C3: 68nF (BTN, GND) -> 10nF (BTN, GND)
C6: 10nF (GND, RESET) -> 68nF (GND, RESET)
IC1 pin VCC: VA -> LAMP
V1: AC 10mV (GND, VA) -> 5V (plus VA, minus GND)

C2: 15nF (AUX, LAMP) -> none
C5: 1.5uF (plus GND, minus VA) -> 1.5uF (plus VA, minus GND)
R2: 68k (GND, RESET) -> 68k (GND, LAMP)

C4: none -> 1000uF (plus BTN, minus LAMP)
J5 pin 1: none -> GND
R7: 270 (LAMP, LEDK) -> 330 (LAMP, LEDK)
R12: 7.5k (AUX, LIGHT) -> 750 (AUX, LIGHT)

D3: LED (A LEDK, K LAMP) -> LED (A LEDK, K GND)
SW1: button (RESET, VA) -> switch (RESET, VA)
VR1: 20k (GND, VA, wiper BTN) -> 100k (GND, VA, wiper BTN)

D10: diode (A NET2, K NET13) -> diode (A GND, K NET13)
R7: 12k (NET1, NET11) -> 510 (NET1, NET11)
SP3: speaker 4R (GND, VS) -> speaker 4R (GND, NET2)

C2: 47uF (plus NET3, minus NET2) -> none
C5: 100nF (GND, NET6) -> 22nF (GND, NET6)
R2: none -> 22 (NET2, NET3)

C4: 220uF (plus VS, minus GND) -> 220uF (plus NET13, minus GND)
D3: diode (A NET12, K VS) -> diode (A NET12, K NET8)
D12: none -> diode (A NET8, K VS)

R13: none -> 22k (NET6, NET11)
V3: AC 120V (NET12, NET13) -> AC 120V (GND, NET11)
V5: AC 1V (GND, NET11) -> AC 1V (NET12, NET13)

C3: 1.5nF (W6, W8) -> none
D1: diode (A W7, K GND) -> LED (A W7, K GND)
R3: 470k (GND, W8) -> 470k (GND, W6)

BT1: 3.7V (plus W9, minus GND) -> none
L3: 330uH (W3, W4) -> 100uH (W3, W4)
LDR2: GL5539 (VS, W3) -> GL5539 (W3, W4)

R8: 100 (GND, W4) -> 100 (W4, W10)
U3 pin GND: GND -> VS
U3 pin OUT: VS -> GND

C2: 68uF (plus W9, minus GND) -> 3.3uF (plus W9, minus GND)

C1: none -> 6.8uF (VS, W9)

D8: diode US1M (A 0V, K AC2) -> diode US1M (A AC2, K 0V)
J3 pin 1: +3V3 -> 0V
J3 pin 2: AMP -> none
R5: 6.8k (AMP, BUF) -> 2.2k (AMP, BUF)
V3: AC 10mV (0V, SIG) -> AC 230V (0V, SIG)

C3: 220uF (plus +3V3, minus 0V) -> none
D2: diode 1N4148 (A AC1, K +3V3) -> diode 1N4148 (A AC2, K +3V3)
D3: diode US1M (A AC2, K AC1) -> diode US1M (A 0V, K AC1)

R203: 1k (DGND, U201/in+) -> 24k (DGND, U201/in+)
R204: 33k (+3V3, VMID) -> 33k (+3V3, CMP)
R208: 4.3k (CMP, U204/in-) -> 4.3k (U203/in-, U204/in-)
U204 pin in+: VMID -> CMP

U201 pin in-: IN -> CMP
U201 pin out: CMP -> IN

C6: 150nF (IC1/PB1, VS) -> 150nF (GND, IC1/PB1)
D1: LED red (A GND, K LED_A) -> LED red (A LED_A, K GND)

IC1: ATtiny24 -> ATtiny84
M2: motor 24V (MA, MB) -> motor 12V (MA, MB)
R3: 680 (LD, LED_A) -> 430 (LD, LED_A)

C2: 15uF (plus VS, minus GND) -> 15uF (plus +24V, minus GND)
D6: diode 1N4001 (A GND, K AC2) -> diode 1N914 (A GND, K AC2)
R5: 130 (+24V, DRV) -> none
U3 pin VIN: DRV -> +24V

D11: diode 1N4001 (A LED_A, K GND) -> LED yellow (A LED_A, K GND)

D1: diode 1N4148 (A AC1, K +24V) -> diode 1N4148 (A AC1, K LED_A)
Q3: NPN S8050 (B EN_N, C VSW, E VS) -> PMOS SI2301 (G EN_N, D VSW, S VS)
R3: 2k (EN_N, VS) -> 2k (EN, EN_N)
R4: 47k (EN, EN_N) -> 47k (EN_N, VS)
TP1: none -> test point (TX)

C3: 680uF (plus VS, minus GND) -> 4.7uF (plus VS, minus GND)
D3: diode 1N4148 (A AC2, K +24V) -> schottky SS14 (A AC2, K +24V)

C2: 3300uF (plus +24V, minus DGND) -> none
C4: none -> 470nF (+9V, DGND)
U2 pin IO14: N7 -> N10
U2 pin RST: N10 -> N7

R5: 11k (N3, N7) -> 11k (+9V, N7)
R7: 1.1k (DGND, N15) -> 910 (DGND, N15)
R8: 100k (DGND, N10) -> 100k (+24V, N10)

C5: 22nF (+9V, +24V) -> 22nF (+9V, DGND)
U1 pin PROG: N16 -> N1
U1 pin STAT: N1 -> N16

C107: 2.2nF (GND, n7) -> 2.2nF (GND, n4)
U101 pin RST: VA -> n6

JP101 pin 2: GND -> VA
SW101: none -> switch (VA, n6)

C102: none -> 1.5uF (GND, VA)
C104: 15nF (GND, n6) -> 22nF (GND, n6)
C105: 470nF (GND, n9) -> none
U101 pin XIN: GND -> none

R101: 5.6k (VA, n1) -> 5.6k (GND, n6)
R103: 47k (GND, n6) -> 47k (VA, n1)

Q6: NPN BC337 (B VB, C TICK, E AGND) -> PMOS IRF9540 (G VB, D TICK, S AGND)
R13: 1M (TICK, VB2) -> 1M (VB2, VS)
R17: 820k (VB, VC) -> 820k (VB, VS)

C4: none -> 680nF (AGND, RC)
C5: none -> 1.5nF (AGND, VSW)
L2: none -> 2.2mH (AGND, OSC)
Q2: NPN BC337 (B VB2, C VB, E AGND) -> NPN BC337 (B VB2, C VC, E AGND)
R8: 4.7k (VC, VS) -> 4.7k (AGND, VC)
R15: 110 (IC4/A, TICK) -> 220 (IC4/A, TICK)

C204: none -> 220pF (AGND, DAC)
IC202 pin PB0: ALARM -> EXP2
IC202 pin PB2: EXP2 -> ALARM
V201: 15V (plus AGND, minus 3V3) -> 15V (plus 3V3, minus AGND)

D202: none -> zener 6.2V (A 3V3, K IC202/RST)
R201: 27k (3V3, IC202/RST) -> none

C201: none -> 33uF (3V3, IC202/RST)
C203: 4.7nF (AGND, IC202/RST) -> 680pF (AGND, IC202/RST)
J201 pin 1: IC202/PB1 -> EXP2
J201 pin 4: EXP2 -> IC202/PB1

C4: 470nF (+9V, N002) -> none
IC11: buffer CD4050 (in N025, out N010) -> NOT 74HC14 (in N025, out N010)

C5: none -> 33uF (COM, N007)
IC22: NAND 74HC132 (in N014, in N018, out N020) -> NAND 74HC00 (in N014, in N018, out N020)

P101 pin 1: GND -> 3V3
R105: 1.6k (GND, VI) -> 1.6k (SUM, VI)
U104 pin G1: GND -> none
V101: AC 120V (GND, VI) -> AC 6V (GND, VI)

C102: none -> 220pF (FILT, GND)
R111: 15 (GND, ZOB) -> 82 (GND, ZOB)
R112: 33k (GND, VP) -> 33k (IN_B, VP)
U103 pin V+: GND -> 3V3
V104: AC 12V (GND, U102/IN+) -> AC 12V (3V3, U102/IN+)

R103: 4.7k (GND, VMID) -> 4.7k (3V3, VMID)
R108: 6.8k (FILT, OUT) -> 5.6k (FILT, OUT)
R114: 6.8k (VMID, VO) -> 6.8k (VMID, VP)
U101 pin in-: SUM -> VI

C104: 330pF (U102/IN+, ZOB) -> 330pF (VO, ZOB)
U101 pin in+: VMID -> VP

-----

**THE PROBLEM**
Show the lines of the records that include the string "minus".

**RESULT OF THE EXERCISE**
V1: AC 10mV (GND, VA) -> 5V (plus VA, minus GND)
C5: 1.5uF (plus GND, minus VA) -> 1.5uF (plus VA, minus GND)
C4: none -> 1000uF (plus BTN, minus LAMP)
C2: 47uF (plus NET3, minus NET2) -> none
C4: 220uF (plus VS, minus GND) -> 220uF (plus NET13, minus GND)
BT1: 3.7V (plus W9, minus GND) -> none
C2: 68uF (plus W9, minus GND) -> 3.3uF (plus W9, minus GND)
C3: 220uF (plus +3V3, minus 0V) -> none
C2: 15uF (plus VS, minus GND) -> 15uF (plus +24V, minus GND)
C3: 680uF (plus VS, minus GND) -> 4.7uF (plus VS, minus GND)
C2: 3300uF (plus +24V, minus DGND) -> none
V201: 15V (plus AGND, minus 3V3) -> 15V (plus 3V3, minus AGND)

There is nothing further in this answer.